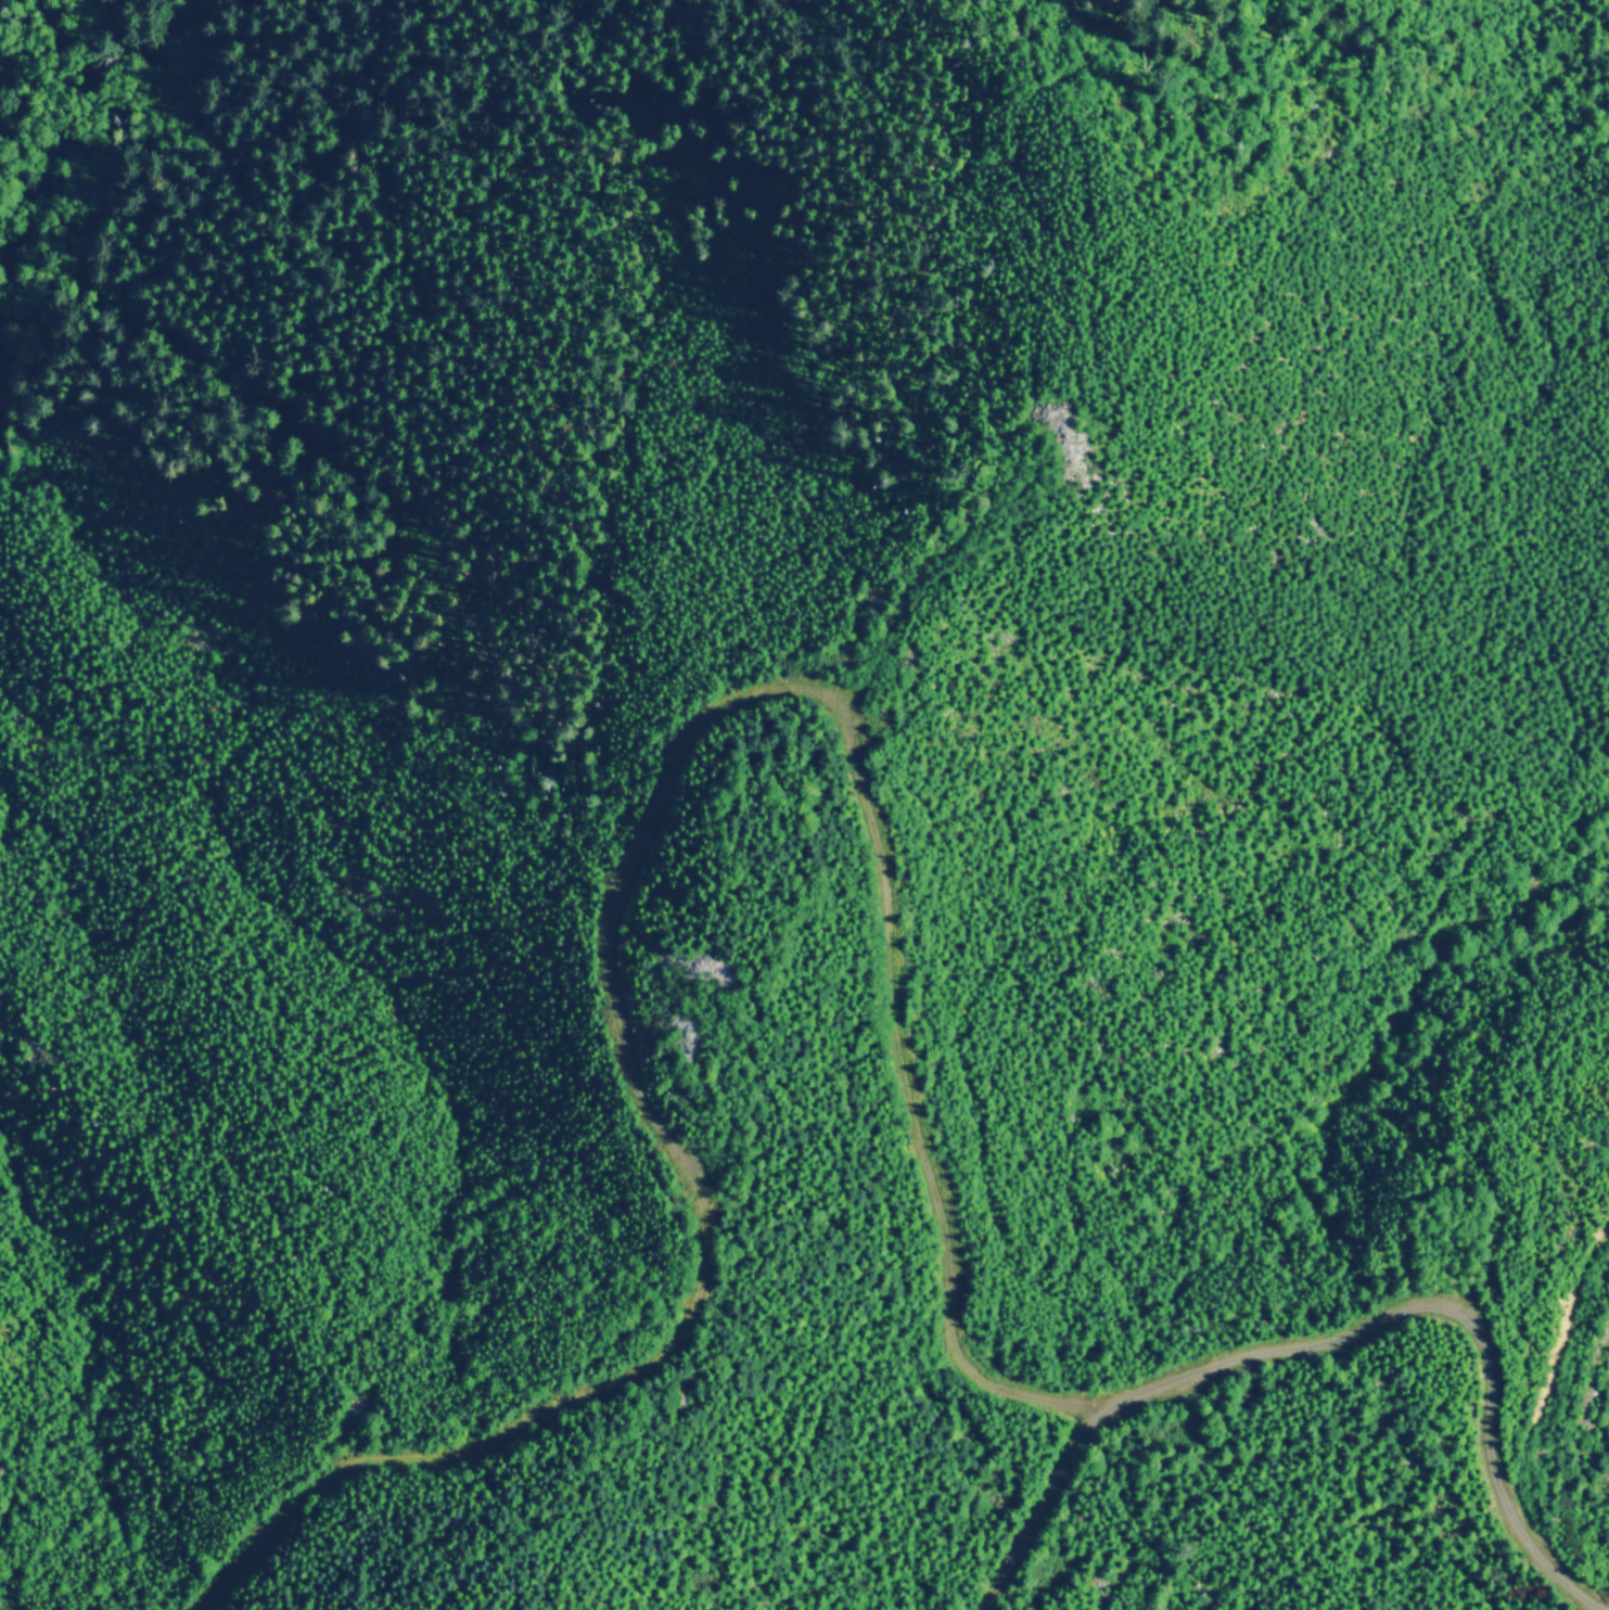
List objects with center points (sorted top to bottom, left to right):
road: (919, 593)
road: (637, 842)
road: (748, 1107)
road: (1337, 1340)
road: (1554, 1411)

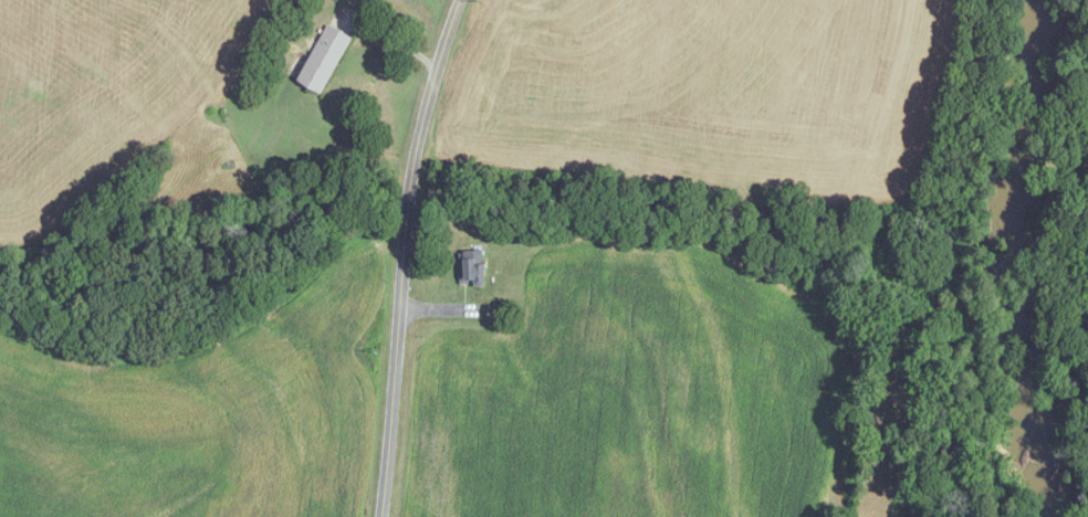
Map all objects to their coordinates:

_Request:_ Exact copy, no pictures: reproduce every entry shown above.

_Exercise answer:_
List objects with center points (sorted top to bottom, left to right):
road: (919, 593)
road: (637, 842)
road: (748, 1107)
road: (1337, 1340)
road: (1554, 1411)

Map all objects to their coordinates:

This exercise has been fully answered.